Top of DATA SHOWN

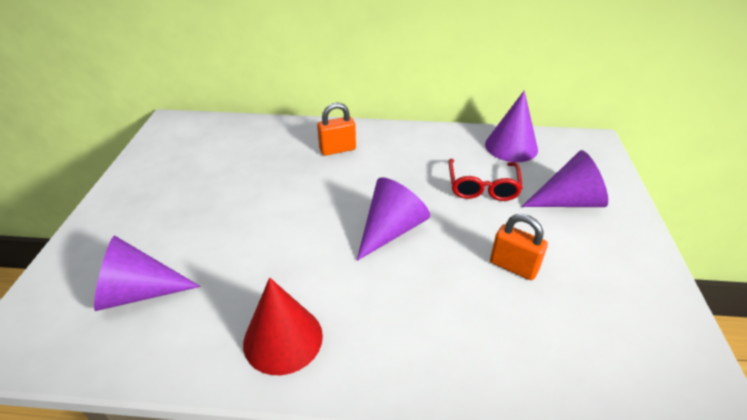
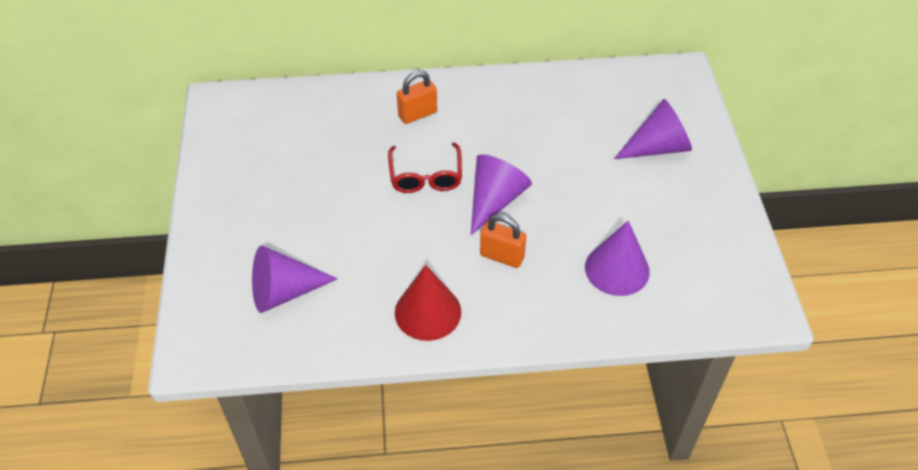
camera: 10 degrees left, 10 degrees up
(482, 186) = (574, 141): red glasses -> red glasses (425, 176)
(511, 146) = (598, 88): purple cone -> purple cone (617, 269)
(513, 266) = (611, 221): orange padlock -> orange padlock (502, 256)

Bottom of DATA SHOWN

WHAT YOU HAVE TO DO:
Pictures are to be left out; the rest of the listing should be printed exactly.

WRITTEN SOLUTION:
camera: 10 degrees left, 10 degrees up
(482, 186) = (574, 141): red glasses -> red glasses (425, 176)
(511, 146) = (598, 88): purple cone -> purple cone (617, 269)
(513, 266) = (611, 221): orange padlock -> orange padlock (502, 256)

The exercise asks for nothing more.